(TASK)
Print the data below exactly, but only the lines from the one containing "(314, 324) = (299, 360): turquoise" down to the one containing "(871, 267) = (696, 119): none -> brown key", inclusive.

(INPUT)
"""

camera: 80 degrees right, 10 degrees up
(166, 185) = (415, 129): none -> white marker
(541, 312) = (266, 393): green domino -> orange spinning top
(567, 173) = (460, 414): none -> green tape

"""
"""

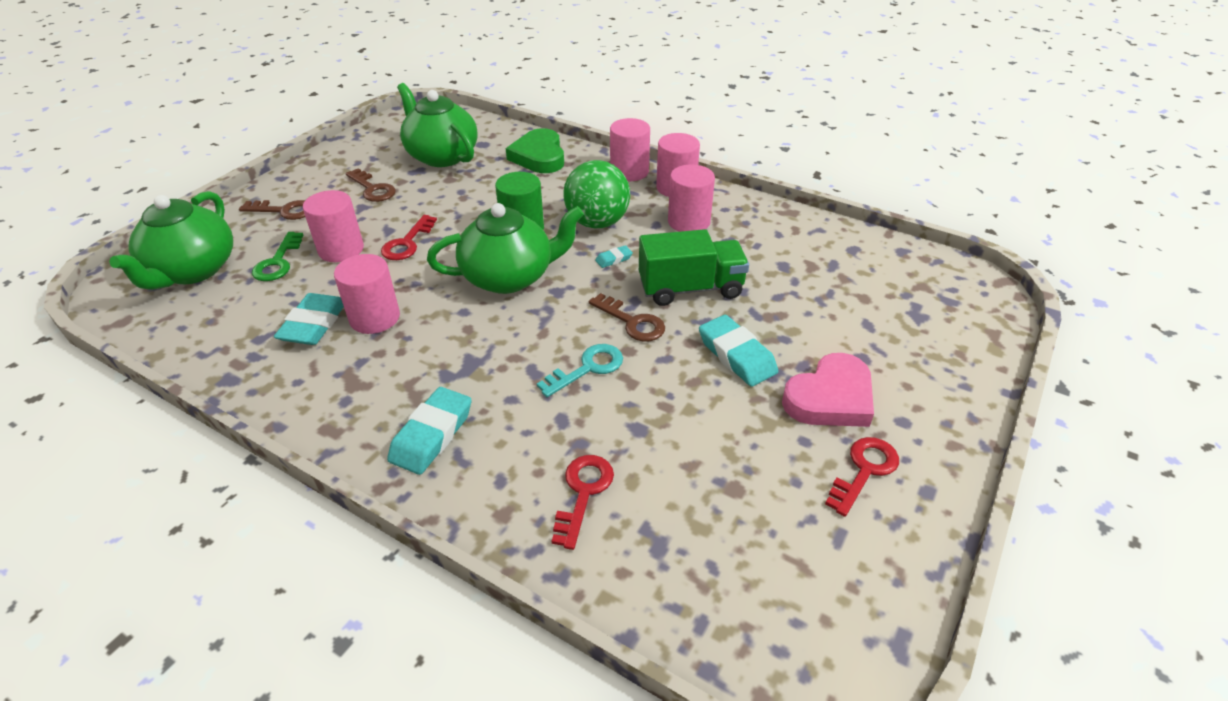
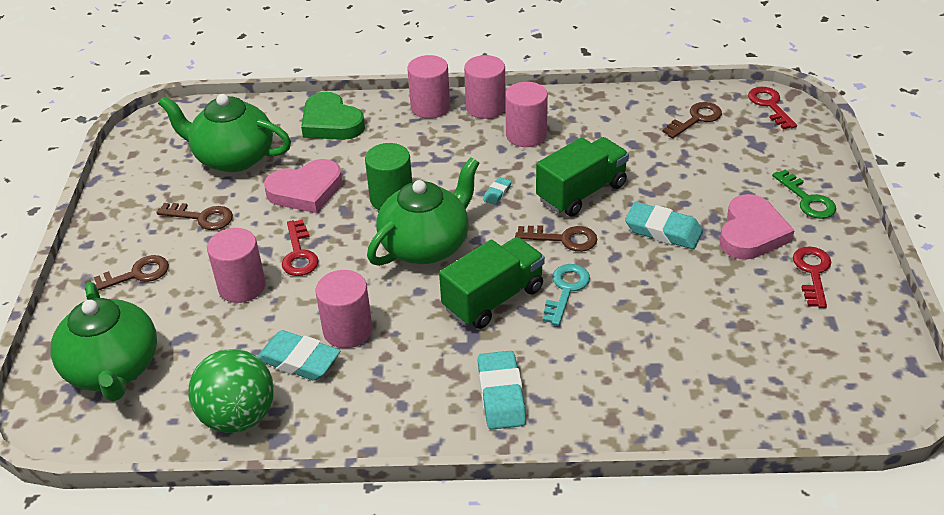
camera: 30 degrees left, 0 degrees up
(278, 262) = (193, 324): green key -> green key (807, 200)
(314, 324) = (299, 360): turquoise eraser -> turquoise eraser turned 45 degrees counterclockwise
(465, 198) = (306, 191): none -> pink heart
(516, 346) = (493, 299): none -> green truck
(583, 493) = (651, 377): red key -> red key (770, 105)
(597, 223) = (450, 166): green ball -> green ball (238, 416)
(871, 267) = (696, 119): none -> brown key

"""

(ANSWER SPACE)
(314, 324) = (299, 360): turquoise eraser -> turquoise eraser turned 45 degrees counterclockwise
(465, 198) = (306, 191): none -> pink heart
(516, 346) = (493, 299): none -> green truck
(583, 493) = (651, 377): red key -> red key (770, 105)
(597, 223) = (450, 166): green ball -> green ball (238, 416)
(871, 267) = (696, 119): none -> brown key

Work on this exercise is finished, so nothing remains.